- _Dataset records_
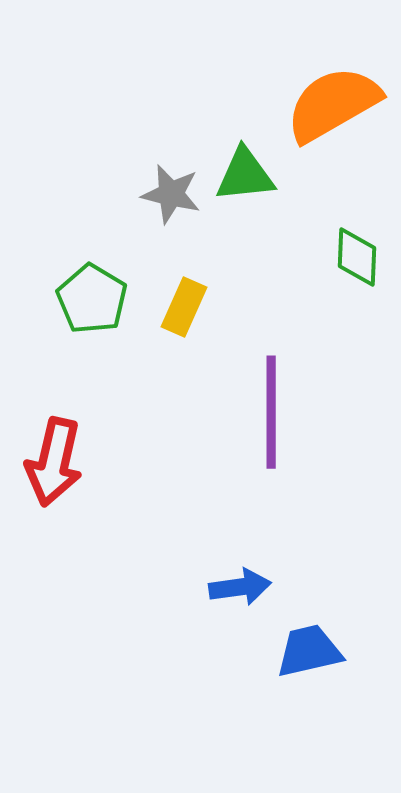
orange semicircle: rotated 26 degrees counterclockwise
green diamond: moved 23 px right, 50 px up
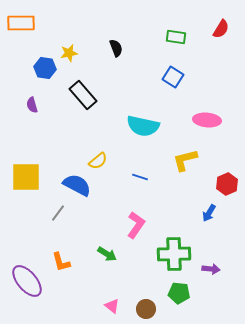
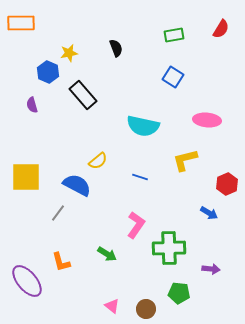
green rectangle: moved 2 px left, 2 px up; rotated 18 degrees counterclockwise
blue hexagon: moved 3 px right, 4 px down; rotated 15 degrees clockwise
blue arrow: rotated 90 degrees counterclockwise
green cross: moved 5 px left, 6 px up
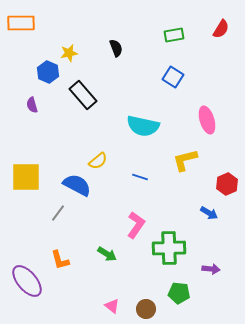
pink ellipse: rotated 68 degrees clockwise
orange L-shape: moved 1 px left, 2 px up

- _Task requirements_
Render the lines of all the records above as a numbered list, skipping any blank lines and leaving the pictures out.

- _Expected output_
1. orange semicircle: rotated 26 degrees counterclockwise
2. green diamond: moved 23 px right, 50 px up
3. green rectangle: moved 2 px left, 2 px up; rotated 18 degrees counterclockwise
4. blue hexagon: moved 3 px right, 4 px down; rotated 15 degrees clockwise
5. blue arrow: rotated 90 degrees counterclockwise
6. green cross: moved 5 px left, 6 px up
7. pink ellipse: rotated 68 degrees clockwise
8. orange L-shape: moved 1 px left, 2 px up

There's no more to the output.